> INPUT DATA
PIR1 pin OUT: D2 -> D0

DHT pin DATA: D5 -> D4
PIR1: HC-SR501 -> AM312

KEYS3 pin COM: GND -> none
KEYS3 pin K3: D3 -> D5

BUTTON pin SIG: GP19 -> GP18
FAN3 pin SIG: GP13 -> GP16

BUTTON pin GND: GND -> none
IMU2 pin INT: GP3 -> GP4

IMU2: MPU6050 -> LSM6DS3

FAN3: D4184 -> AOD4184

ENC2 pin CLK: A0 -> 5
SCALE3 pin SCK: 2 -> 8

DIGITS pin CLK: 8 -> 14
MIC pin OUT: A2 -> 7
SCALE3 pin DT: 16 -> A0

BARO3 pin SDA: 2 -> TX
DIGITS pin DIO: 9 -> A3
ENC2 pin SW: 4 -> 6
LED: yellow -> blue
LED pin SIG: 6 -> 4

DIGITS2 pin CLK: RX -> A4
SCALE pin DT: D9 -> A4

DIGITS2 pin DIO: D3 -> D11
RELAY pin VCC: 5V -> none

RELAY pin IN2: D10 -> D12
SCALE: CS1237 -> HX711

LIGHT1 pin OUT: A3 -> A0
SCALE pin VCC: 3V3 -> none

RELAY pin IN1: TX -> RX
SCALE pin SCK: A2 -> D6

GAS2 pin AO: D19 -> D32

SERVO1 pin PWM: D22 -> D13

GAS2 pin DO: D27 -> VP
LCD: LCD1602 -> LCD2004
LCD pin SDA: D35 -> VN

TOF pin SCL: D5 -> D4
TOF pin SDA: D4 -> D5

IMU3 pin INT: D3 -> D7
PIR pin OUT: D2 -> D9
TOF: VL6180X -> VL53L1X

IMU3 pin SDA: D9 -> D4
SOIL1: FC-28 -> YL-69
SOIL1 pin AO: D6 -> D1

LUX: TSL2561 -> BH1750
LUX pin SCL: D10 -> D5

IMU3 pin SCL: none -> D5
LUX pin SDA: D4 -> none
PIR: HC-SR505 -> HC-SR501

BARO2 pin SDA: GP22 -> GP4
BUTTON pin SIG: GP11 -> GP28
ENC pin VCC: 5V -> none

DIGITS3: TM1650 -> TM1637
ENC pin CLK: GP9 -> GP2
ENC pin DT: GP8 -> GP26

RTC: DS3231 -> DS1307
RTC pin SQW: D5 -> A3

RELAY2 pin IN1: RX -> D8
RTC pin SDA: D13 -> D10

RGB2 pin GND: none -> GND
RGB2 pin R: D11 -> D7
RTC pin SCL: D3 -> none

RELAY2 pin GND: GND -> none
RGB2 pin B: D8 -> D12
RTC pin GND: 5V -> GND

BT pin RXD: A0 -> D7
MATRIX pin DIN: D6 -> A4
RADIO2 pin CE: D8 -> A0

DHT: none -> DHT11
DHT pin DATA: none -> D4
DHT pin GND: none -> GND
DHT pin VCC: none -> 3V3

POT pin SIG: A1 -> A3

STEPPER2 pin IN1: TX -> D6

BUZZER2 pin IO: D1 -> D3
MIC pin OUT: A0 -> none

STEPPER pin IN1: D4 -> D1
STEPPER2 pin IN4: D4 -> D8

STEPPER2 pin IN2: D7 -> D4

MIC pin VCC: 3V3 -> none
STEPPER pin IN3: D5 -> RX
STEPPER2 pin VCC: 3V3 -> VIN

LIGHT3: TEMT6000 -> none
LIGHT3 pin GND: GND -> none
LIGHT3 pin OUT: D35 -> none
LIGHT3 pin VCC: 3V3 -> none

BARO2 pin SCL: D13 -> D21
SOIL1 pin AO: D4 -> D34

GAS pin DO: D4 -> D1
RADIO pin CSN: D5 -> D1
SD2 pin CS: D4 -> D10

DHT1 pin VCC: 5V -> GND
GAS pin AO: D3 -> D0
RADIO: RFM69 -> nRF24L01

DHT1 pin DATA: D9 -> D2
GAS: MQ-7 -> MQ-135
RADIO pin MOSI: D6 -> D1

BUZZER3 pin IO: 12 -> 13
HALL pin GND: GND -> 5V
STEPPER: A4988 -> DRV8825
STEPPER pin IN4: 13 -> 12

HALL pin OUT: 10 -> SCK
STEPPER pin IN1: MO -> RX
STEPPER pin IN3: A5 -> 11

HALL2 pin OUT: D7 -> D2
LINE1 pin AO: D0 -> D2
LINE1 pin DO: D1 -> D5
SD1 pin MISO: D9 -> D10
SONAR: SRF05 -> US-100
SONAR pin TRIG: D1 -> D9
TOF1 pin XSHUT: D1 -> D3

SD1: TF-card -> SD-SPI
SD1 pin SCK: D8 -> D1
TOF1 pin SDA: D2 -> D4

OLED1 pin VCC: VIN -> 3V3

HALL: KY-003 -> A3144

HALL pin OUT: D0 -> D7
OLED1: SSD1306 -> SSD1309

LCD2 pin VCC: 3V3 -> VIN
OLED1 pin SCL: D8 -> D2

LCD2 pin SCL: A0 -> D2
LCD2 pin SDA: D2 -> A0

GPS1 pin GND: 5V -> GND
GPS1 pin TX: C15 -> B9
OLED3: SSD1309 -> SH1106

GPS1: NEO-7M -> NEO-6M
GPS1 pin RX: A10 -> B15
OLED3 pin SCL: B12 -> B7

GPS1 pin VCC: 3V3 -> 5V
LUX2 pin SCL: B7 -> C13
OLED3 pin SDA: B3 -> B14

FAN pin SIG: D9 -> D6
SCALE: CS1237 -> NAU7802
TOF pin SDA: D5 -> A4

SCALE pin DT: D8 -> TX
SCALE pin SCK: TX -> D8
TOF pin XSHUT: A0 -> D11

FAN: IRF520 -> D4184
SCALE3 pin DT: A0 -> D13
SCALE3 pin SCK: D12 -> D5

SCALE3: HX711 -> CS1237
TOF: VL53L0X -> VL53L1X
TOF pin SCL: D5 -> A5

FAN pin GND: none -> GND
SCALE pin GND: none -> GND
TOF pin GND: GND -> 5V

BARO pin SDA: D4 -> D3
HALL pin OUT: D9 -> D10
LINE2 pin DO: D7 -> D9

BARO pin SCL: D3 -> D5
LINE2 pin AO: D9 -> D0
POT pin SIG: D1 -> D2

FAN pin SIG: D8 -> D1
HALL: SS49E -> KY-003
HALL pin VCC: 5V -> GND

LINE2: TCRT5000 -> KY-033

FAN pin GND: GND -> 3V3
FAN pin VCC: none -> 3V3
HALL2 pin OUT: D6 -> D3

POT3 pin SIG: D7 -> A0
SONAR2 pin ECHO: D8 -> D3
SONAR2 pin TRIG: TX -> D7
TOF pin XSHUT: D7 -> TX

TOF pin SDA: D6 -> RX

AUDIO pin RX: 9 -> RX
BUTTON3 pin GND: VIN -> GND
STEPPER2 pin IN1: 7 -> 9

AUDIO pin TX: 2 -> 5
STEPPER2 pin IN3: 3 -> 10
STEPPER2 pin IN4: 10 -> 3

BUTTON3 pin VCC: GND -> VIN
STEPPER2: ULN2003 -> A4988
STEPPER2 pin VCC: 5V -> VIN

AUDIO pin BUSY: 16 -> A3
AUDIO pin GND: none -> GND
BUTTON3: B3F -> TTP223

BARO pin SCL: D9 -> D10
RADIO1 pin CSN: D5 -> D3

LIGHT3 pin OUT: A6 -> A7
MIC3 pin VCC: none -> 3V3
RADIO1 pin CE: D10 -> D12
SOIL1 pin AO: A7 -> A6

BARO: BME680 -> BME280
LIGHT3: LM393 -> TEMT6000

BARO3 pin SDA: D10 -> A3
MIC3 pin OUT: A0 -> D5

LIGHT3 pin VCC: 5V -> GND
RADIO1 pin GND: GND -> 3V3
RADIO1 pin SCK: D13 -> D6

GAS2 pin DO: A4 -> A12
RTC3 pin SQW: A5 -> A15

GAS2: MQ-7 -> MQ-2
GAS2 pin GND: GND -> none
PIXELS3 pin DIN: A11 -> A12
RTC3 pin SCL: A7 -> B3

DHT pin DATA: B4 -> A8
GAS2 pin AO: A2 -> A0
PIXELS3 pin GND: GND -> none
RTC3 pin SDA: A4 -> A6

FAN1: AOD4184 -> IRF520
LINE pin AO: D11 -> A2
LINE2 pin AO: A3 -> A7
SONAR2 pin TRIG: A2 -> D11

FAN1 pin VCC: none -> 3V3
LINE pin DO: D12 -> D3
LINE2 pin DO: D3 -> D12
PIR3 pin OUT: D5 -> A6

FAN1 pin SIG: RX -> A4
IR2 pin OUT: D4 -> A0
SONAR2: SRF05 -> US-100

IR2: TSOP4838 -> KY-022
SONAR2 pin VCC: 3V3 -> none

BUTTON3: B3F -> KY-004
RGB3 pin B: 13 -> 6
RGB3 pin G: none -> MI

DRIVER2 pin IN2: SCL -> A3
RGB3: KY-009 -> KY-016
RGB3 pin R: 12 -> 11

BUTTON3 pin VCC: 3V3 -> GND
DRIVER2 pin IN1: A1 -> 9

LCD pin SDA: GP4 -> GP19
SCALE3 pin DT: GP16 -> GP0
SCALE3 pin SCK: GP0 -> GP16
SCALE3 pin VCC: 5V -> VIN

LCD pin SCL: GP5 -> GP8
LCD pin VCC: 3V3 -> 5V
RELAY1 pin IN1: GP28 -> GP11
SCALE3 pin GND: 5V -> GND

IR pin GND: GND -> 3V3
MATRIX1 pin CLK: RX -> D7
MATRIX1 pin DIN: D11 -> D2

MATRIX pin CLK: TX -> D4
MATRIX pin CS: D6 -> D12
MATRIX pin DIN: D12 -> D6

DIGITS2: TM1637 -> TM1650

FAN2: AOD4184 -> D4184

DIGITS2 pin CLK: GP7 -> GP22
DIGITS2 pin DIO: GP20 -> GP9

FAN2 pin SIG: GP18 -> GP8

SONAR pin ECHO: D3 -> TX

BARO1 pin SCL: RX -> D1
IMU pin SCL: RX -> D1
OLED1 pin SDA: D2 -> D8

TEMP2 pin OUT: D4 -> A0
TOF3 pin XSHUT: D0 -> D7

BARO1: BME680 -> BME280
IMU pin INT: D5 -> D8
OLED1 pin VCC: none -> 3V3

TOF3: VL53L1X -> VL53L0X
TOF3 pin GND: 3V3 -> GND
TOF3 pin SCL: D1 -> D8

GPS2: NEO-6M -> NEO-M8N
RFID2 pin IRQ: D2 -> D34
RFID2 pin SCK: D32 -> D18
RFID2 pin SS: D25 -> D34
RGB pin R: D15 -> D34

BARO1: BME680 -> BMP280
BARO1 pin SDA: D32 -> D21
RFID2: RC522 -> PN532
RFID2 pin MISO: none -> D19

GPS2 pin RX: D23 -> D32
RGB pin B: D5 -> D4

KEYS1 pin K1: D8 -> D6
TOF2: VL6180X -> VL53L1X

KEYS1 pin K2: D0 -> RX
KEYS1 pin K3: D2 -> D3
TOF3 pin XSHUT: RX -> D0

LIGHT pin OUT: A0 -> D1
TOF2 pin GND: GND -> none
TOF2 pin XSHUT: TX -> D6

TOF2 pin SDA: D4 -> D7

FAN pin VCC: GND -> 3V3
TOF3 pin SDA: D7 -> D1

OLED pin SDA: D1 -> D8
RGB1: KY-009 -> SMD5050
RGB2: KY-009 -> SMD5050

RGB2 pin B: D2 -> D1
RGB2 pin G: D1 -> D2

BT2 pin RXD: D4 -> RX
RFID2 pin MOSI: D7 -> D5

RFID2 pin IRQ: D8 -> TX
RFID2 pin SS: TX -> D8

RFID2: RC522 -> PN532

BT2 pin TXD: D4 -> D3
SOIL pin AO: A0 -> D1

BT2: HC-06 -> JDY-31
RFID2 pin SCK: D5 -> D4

> TASK DIRECTIONS
Transcribe the lines above between the line holding "GPS1 pin TX: C15 -> B9" and the line holding "SCALE: CS1237 -> NAU7802", inclusive, exactly as they stand and with nothing added.

> REPLY TO THE TASK
GPS1 pin TX: C15 -> B9
OLED3: SSD1309 -> SH1106

GPS1: NEO-7M -> NEO-6M
GPS1 pin RX: A10 -> B15
OLED3 pin SCL: B12 -> B7

GPS1 pin VCC: 3V3 -> 5V
LUX2 pin SCL: B7 -> C13
OLED3 pin SDA: B3 -> B14

FAN pin SIG: D9 -> D6
SCALE: CS1237 -> NAU7802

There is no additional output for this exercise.